WORK TO COMPLETE -
In the records below, find the line containing "(681, 225) = (768, 364): turquoise" and the line containing "(143, 444) = (711, 103): grey shoe -> none"; please repeat exactly the lines from one to the other, both included, and nothing more.

DATA FOR REVIEW section start

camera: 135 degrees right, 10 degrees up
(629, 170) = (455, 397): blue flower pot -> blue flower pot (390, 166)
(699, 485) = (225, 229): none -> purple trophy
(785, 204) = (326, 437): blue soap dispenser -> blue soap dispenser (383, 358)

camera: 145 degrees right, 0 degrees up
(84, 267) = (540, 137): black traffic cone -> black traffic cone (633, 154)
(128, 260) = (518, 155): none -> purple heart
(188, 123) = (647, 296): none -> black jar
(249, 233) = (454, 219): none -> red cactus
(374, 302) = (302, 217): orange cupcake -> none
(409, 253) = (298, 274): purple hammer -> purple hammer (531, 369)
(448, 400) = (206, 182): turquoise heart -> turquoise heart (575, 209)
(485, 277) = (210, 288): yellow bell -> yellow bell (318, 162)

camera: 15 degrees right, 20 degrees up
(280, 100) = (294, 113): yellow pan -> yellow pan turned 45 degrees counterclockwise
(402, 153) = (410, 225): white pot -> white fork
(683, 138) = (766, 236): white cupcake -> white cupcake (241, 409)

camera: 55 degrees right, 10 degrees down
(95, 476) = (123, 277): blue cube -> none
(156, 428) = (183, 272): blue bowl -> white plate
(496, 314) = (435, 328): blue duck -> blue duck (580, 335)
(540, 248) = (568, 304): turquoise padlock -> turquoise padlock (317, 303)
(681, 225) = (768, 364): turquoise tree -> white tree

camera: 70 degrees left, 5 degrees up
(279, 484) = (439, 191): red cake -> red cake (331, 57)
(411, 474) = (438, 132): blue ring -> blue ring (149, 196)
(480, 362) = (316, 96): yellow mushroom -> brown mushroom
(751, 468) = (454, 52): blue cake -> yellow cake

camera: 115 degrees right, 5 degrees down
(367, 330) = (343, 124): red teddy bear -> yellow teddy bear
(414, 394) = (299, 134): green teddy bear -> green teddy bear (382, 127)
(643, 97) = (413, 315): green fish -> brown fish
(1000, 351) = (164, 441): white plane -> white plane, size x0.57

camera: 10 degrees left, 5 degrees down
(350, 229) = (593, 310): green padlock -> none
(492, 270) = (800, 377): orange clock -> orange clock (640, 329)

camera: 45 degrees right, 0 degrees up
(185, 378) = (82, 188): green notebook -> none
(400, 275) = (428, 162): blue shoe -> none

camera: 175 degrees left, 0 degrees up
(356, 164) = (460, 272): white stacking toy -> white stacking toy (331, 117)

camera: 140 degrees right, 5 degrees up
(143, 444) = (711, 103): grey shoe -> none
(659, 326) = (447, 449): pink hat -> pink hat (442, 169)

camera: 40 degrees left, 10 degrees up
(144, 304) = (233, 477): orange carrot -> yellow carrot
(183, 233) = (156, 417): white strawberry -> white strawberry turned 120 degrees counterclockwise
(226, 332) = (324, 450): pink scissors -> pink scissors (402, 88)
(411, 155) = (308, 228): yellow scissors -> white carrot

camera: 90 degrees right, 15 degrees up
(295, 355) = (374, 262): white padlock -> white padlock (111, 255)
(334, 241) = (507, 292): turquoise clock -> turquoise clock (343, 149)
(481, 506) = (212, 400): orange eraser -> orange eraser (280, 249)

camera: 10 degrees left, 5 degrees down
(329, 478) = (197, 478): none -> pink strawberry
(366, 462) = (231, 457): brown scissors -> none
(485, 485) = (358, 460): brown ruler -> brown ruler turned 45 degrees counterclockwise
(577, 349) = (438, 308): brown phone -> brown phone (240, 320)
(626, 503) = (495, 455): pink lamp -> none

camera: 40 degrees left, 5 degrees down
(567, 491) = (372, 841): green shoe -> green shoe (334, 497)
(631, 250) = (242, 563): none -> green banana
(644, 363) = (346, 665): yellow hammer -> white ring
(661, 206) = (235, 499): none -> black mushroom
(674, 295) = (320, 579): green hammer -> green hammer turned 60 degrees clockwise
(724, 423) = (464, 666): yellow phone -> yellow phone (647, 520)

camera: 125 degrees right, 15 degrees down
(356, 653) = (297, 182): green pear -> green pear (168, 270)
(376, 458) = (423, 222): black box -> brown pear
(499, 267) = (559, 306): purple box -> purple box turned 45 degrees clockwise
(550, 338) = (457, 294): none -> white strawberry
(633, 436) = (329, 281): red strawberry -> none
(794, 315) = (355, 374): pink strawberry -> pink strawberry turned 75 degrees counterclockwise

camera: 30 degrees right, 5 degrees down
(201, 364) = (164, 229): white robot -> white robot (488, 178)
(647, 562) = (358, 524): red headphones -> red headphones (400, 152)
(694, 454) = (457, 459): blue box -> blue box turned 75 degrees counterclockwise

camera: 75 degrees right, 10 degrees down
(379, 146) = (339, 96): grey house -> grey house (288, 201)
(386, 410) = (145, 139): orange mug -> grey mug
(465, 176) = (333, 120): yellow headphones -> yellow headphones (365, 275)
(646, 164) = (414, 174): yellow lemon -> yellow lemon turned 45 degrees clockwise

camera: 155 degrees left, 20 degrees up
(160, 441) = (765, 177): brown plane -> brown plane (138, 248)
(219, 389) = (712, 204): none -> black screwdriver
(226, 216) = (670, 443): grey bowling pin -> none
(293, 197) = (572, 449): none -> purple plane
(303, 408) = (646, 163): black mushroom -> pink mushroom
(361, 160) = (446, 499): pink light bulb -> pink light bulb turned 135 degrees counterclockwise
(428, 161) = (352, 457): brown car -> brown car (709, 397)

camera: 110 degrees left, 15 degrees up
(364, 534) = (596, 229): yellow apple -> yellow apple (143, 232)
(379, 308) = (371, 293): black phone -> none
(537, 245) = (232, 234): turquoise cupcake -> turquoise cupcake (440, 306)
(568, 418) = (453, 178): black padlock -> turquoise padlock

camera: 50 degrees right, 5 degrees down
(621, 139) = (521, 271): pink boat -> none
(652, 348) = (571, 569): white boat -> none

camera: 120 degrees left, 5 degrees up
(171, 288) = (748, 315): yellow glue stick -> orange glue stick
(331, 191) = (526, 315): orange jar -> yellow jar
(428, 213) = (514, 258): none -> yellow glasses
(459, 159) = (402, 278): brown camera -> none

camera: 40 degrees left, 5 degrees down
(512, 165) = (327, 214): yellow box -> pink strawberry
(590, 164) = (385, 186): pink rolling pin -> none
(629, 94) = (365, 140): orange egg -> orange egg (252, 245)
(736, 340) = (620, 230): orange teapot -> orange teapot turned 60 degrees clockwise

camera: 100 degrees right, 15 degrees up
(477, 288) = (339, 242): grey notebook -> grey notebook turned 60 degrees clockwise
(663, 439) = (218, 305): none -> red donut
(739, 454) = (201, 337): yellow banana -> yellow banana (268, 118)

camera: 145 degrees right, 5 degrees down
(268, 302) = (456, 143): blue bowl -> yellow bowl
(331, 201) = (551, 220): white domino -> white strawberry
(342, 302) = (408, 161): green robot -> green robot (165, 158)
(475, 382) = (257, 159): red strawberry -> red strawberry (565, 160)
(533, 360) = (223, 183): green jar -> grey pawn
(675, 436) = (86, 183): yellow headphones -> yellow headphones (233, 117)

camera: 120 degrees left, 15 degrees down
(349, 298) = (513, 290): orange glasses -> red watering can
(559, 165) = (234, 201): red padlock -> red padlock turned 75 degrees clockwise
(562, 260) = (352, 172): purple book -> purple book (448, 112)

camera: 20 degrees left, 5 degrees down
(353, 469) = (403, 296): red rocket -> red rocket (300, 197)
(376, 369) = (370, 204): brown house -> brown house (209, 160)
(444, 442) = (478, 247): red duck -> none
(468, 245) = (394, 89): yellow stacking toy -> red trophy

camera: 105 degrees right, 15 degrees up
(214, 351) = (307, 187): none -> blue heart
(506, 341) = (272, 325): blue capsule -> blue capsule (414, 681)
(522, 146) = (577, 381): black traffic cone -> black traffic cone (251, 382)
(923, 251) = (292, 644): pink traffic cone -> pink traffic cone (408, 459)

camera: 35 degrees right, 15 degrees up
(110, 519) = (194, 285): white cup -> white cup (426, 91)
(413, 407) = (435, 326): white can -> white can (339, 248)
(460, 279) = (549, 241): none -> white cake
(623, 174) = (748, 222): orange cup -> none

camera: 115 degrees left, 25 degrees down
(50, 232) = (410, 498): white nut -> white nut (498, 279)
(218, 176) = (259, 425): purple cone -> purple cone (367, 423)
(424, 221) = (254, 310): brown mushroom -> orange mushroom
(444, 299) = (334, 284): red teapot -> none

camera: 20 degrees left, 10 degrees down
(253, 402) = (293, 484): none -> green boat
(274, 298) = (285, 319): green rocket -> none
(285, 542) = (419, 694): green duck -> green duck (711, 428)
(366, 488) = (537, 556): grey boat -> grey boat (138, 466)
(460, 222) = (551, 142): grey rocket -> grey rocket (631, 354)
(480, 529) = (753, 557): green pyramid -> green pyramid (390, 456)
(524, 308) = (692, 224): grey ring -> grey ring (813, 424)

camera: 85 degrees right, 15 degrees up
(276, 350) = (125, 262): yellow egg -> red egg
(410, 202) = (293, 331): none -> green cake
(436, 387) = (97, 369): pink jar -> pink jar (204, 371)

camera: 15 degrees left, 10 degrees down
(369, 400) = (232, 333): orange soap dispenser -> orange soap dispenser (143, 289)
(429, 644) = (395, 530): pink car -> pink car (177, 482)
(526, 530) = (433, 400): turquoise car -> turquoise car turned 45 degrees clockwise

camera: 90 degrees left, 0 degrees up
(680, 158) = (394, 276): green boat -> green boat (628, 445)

DATA FOR REVIEW section end

RESULT OF THE TASK -
(681, 225) = (768, 364): turquoise tree -> white tree

camera: 70 degrees left, 5 degrees up
(279, 484) = (439, 191): red cake -> red cake (331, 57)
(411, 474) = (438, 132): blue ring -> blue ring (149, 196)
(480, 362) = (316, 96): yellow mushroom -> brown mushroom
(751, 468) = (454, 52): blue cake -> yellow cake

camera: 115 degrees right, 5 degrees down
(367, 330) = (343, 124): red teddy bear -> yellow teddy bear
(414, 394) = (299, 134): green teddy bear -> green teddy bear (382, 127)
(643, 97) = (413, 315): green fish -> brown fish
(1000, 351) = (164, 441): white plane -> white plane, size x0.57

camera: 10 degrees left, 5 degrees down
(350, 229) = (593, 310): green padlock -> none
(492, 270) = (800, 377): orange clock -> orange clock (640, 329)

camera: 45 degrees right, 0 degrees up
(185, 378) = (82, 188): green notebook -> none
(400, 275) = (428, 162): blue shoe -> none

camera: 175 degrees left, 0 degrees up
(356, 164) = (460, 272): white stacking toy -> white stacking toy (331, 117)

camera: 140 degrees right, 5 degrees up
(143, 444) = (711, 103): grey shoe -> none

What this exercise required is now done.